WORK TO BE COMPLETED: In the records below, how many lines hold the word "black"? Give only the number.

══ AVAILABLE RECORDS ══

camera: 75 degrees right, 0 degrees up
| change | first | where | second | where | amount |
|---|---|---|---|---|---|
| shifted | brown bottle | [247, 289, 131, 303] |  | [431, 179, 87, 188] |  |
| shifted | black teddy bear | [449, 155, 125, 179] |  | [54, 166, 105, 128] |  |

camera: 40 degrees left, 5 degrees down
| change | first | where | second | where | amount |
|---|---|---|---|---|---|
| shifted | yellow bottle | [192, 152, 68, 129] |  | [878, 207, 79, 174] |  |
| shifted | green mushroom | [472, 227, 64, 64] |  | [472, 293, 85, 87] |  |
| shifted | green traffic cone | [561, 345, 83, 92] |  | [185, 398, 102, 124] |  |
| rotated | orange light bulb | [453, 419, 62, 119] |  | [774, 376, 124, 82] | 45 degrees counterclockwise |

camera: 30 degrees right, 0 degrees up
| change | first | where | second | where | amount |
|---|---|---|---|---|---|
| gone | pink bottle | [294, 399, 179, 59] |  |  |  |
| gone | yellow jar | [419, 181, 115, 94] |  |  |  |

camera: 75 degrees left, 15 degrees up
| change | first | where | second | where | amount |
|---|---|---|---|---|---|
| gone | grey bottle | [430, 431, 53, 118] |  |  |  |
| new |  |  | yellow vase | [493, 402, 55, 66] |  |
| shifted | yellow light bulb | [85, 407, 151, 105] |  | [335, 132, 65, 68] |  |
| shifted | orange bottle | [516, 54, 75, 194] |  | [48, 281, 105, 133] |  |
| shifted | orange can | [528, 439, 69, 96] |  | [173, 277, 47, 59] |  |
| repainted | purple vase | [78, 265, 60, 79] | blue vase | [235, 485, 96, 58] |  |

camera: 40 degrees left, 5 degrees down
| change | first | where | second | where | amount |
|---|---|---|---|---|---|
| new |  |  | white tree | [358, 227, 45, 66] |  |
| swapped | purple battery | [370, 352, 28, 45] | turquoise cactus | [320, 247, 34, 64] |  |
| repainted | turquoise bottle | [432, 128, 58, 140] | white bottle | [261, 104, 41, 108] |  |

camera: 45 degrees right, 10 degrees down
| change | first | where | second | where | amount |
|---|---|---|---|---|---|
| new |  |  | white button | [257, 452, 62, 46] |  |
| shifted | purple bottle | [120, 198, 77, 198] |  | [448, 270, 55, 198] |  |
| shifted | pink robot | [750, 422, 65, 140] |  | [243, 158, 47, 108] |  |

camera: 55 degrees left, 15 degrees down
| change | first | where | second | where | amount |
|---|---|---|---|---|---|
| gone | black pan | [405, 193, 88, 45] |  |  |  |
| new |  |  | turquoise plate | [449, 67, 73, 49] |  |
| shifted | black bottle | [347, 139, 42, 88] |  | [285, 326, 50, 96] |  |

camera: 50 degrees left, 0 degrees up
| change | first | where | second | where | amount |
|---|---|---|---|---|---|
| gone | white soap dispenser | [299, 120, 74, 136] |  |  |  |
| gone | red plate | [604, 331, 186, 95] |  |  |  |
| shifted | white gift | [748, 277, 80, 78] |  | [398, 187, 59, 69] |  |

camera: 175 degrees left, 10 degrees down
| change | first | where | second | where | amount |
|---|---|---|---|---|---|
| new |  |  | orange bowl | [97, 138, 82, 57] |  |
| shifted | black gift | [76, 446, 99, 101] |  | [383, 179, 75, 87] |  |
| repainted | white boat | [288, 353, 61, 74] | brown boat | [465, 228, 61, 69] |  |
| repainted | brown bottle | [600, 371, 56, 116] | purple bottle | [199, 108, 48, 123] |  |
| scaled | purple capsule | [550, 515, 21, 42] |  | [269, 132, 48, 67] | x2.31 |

═══

SOLUTION FOR THIS PROBLEM: 4